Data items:
⁂

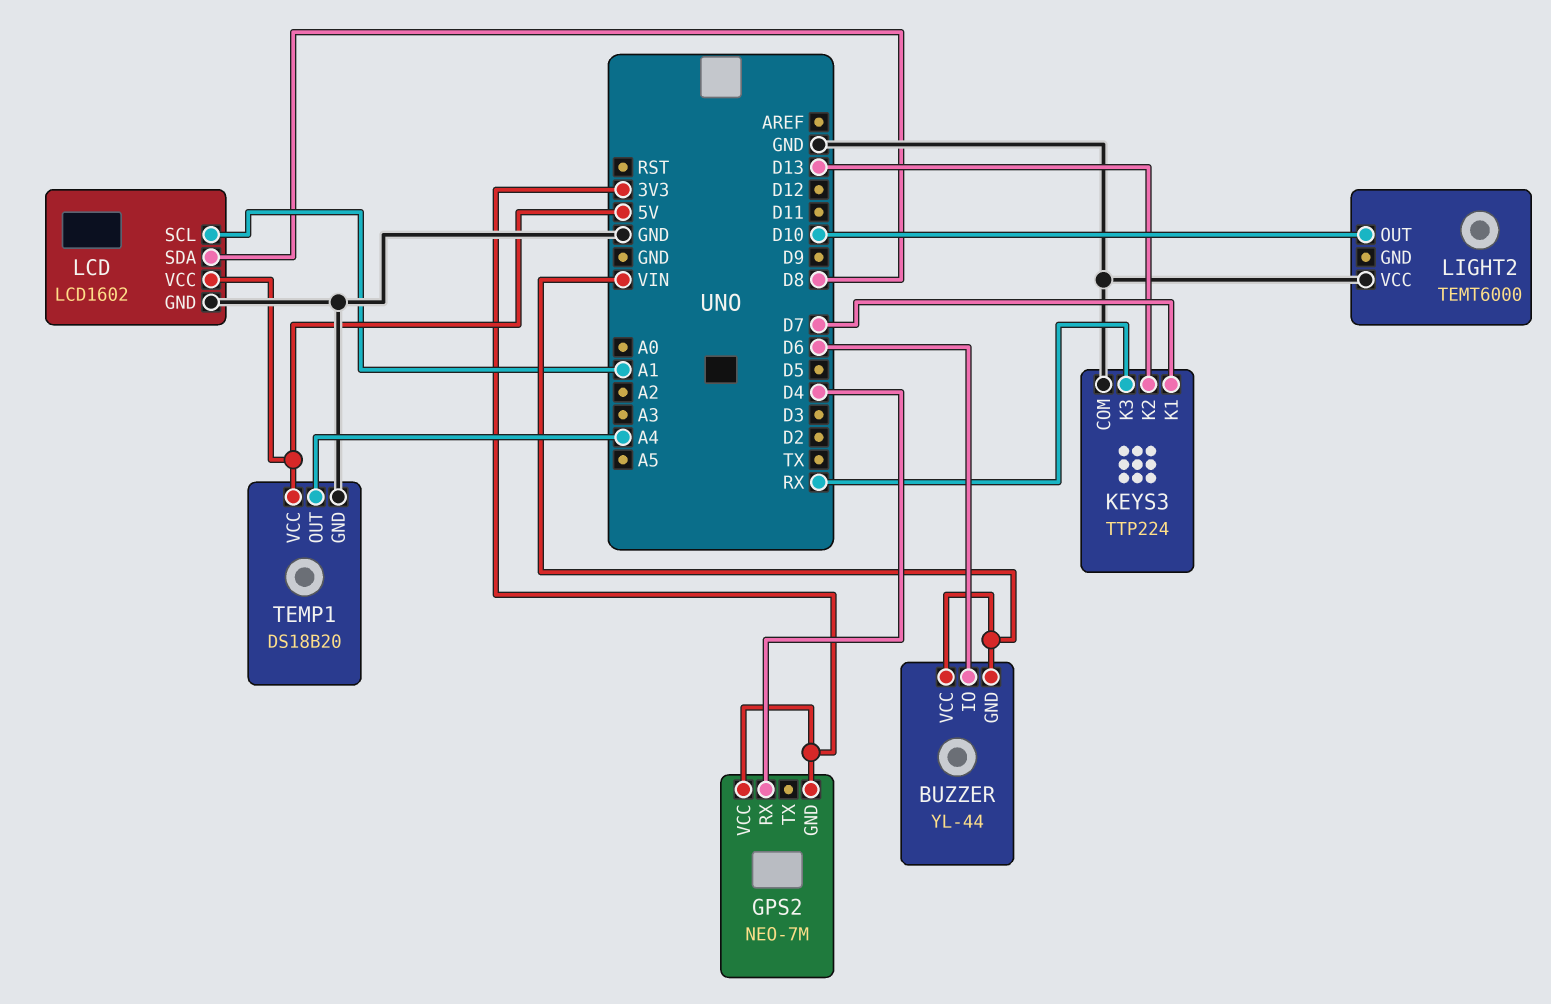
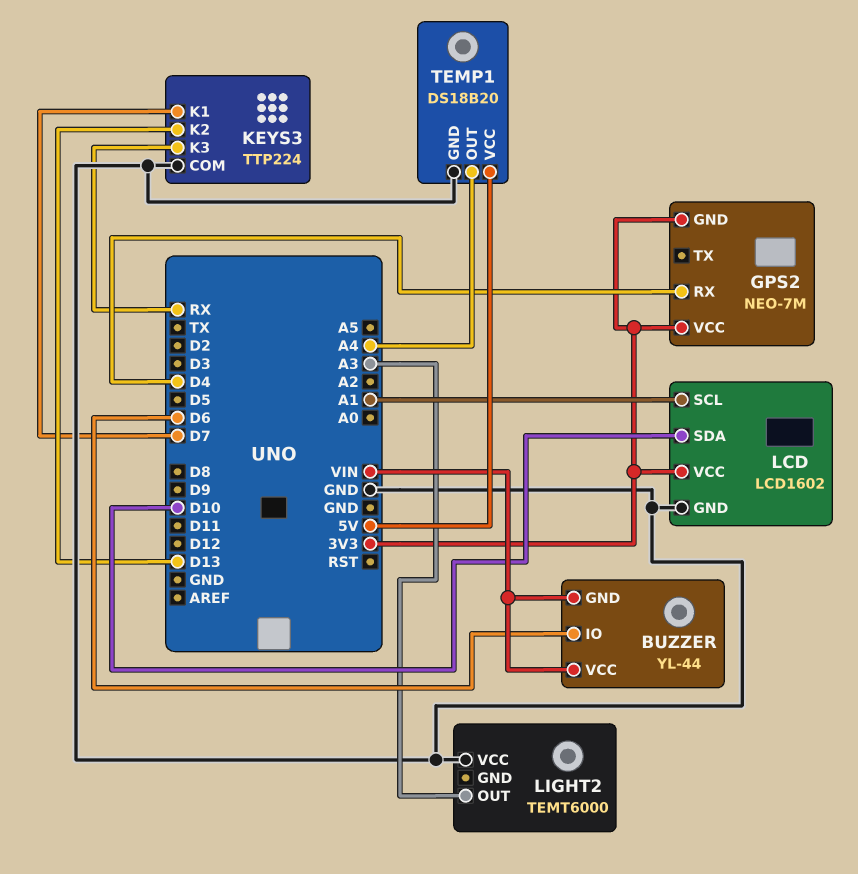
LCD pin SDA: D8 -> D10
LCD pin VCC: 5V -> 3V3
LIGHT2 pin OUT: D10 -> A3

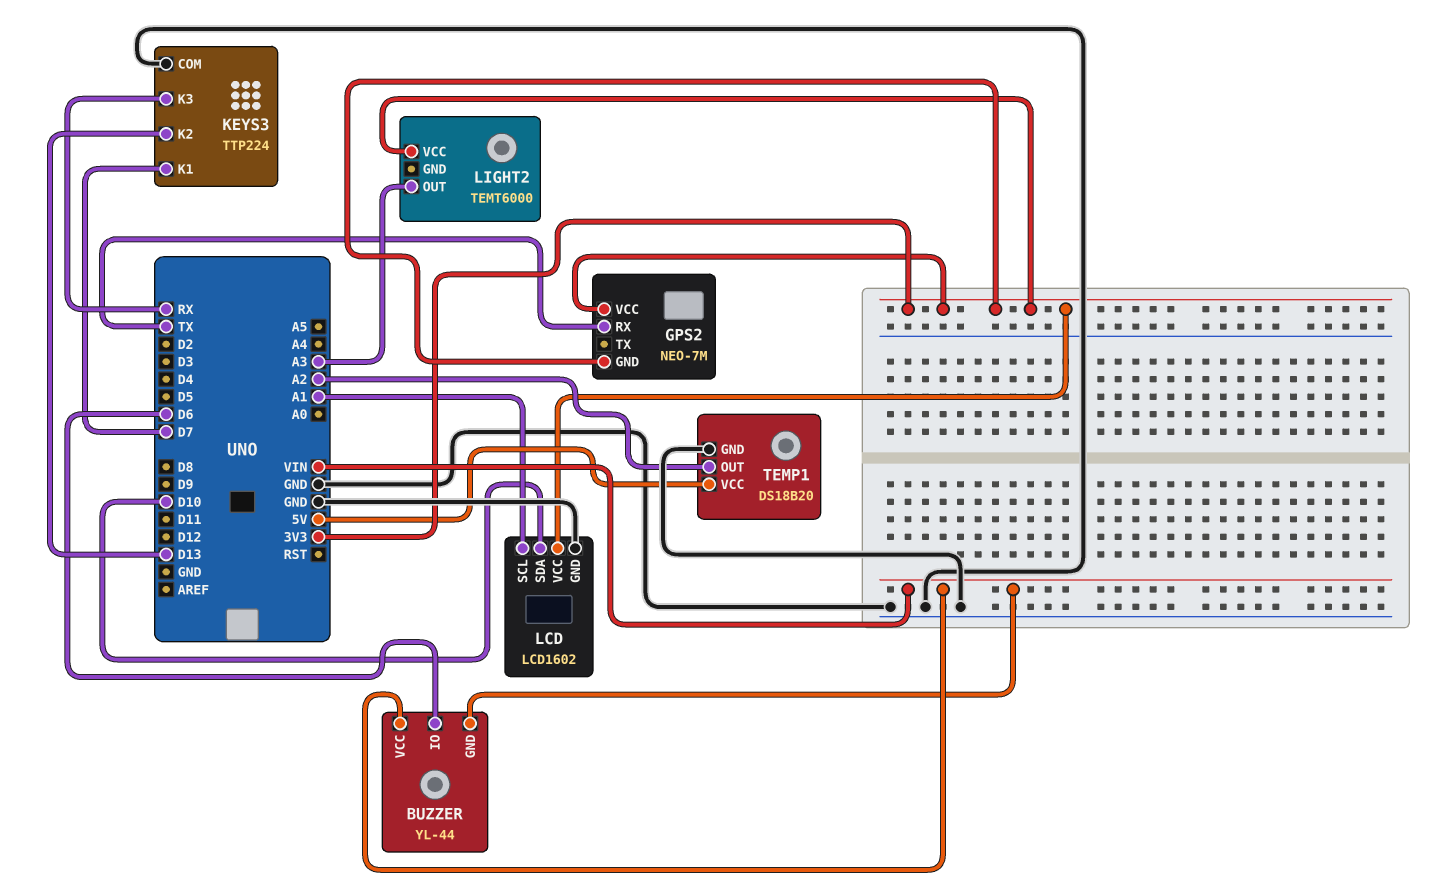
GPS2 pin RX: D4 -> TX
LIGHT2 pin VCC: GND -> 3V3
TEMP1 pin OUT: A4 -> A2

⁂

Activity → All records above are to be output verbatim, with their pictures omitted.

Answer section →
LCD pin SDA: D8 -> D10
LCD pin VCC: 5V -> 3V3
LIGHT2 pin OUT: D10 -> A3

GPS2 pin RX: D4 -> TX
LIGHT2 pin VCC: GND -> 3V3
TEMP1 pin OUT: A4 -> A2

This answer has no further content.